ENTRIES PROVIDED START

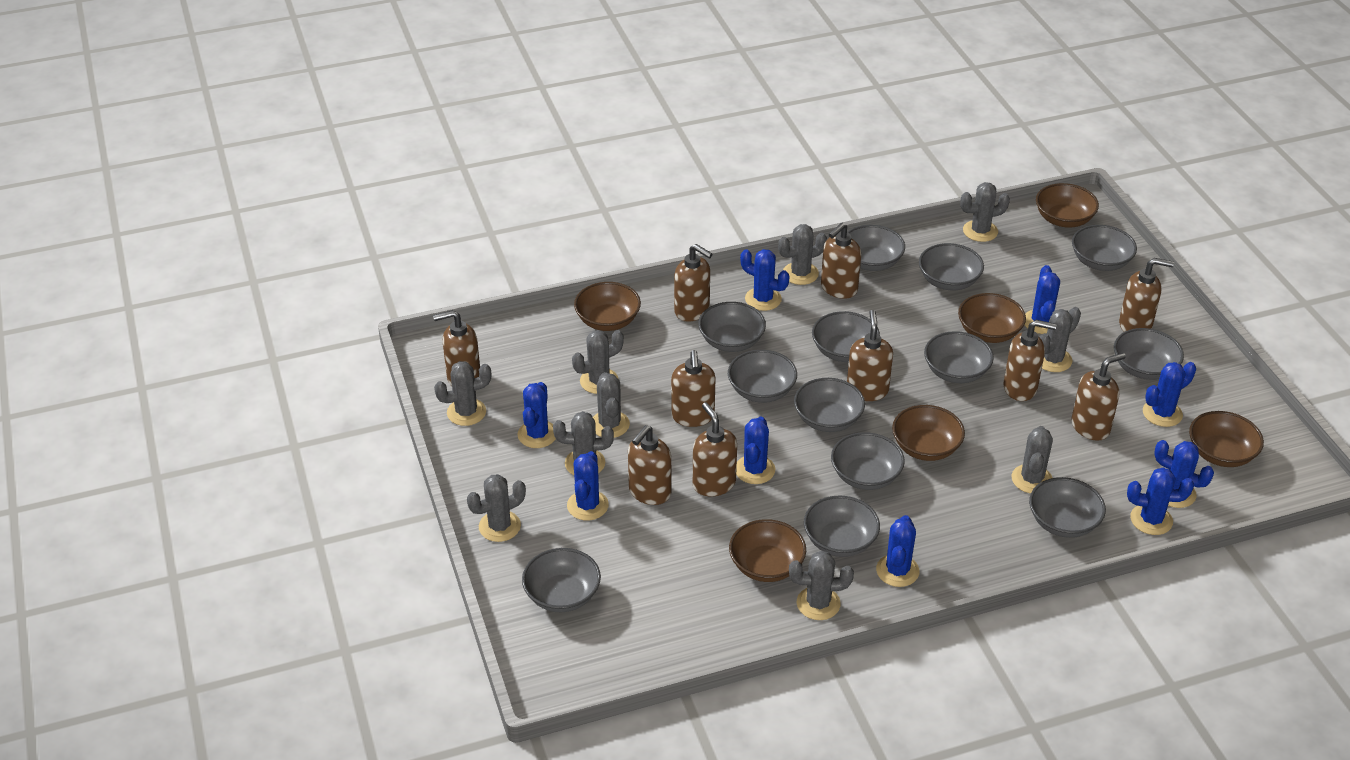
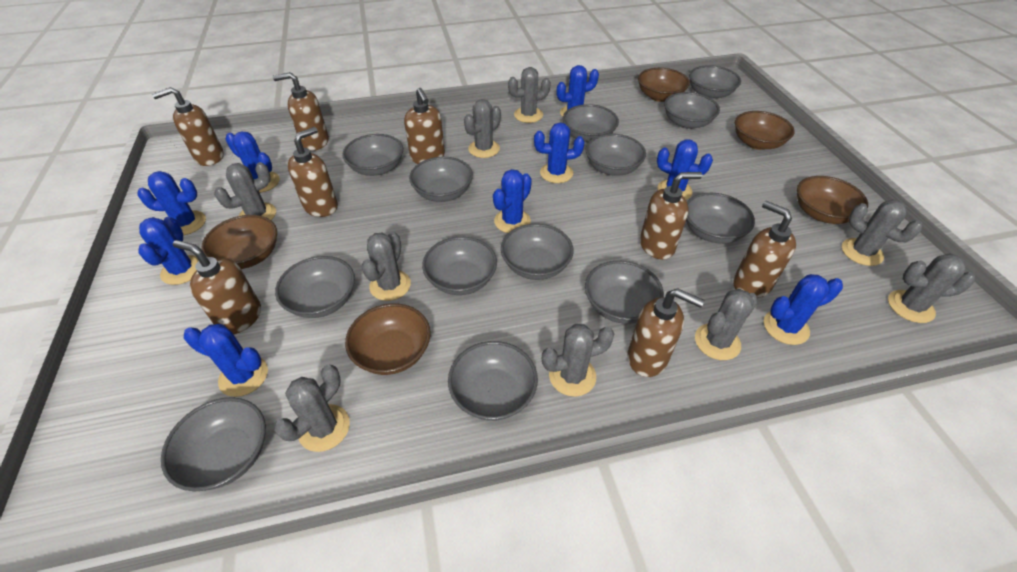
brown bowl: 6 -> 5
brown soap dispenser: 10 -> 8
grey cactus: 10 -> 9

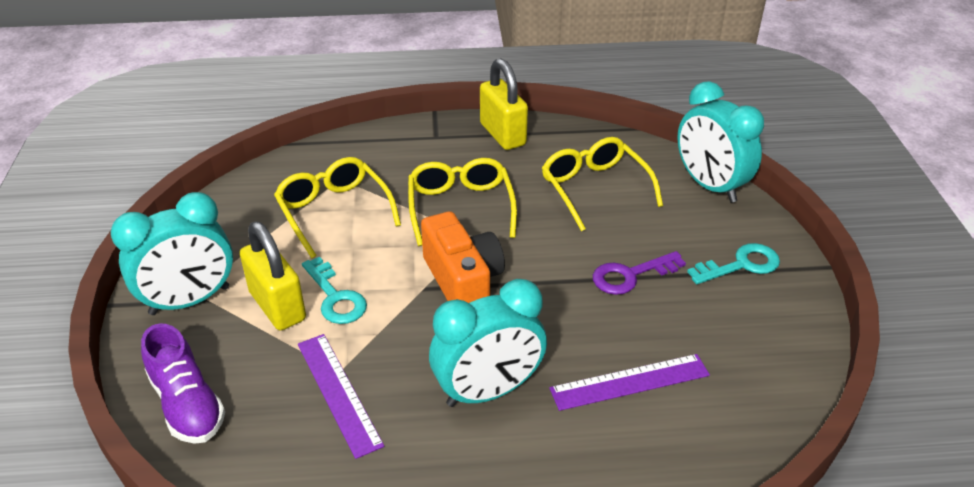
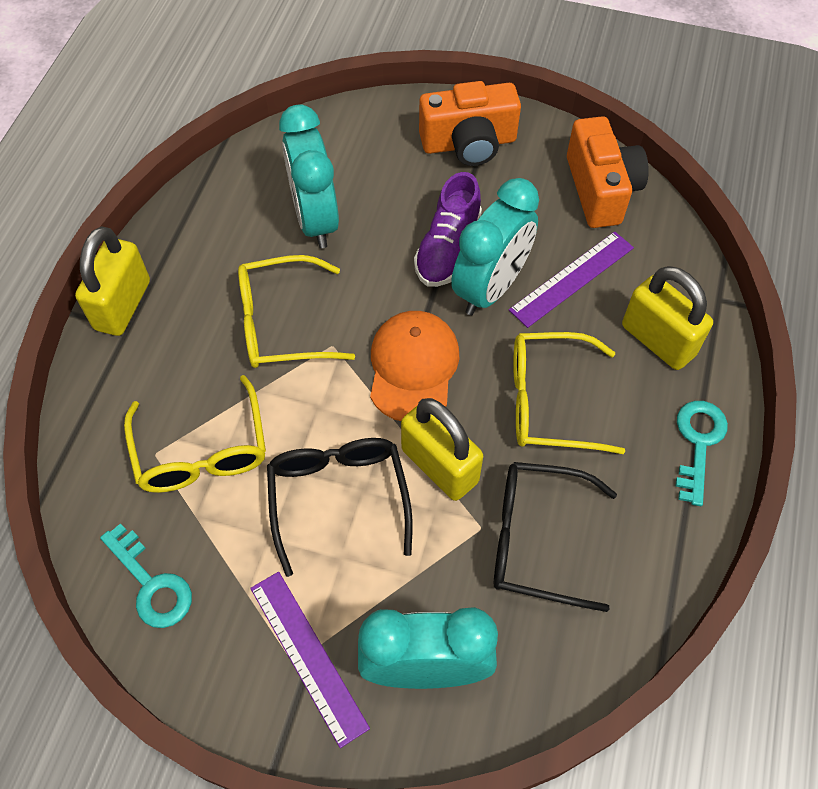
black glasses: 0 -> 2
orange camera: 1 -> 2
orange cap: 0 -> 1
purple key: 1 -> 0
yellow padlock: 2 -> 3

ENTRIES PROVIDED END

» WHAT THIS TASK INVOLVES:
The answer should consist solely of the lines from the one containing "brown soap dispenser: 10 -> 8" through the last line of the material, copied exactly, with pictures left out.

» WRITTEN ANSWER:
brown soap dispenser: 10 -> 8
grey cactus: 10 -> 9

black glasses: 0 -> 2
orange camera: 1 -> 2
orange cap: 0 -> 1
purple key: 1 -> 0
yellow padlock: 2 -> 3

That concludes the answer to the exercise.